Image change detection data
▼▼▼

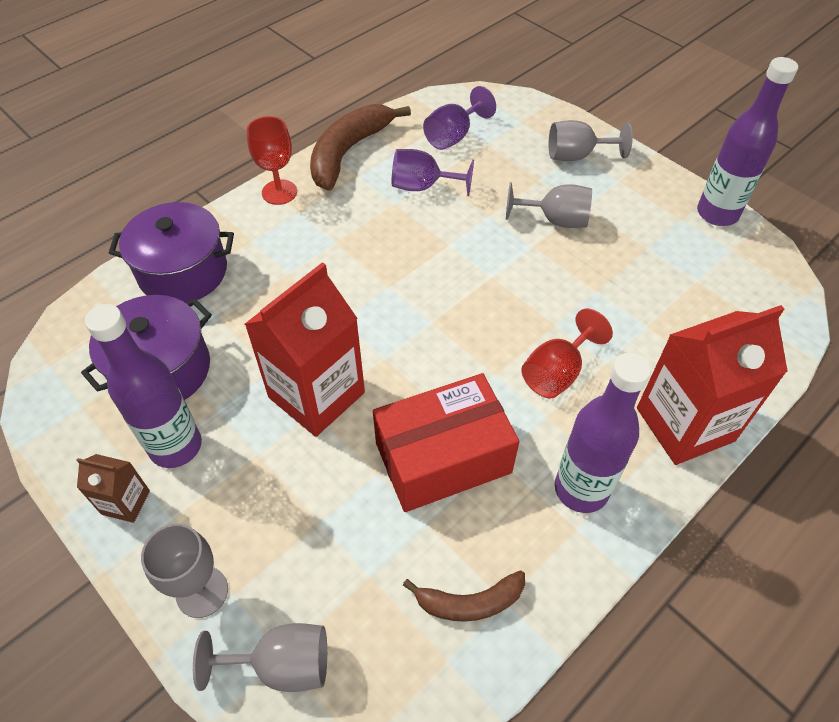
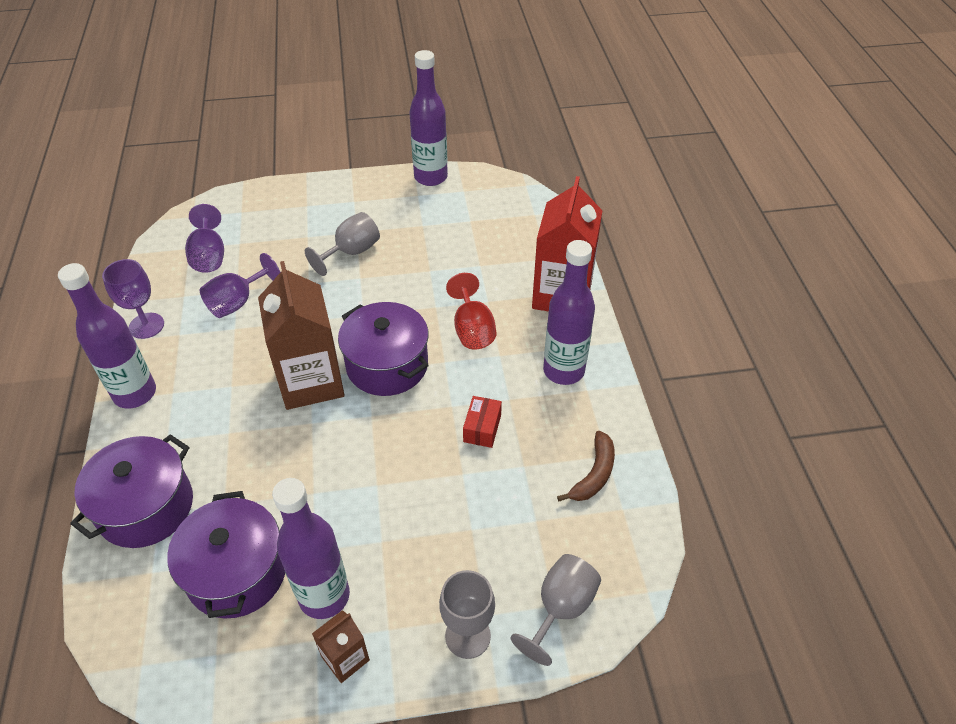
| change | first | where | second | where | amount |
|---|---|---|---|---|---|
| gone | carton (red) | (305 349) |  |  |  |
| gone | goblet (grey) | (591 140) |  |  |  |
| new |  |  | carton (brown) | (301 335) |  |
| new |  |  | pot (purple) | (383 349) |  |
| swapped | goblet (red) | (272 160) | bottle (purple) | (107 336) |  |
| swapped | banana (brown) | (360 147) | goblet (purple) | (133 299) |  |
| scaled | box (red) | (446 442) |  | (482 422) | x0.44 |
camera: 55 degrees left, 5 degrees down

▲▲▲

REQUIREMENT
Please show the lines in the entries above that hold the string "brown".

REPLY TO THE TASK
| new |  |  | carton (brown) | (301 335) |  |
| swapped | banana (brown) | (360 147) | goblet (purple) | (133 299) |  |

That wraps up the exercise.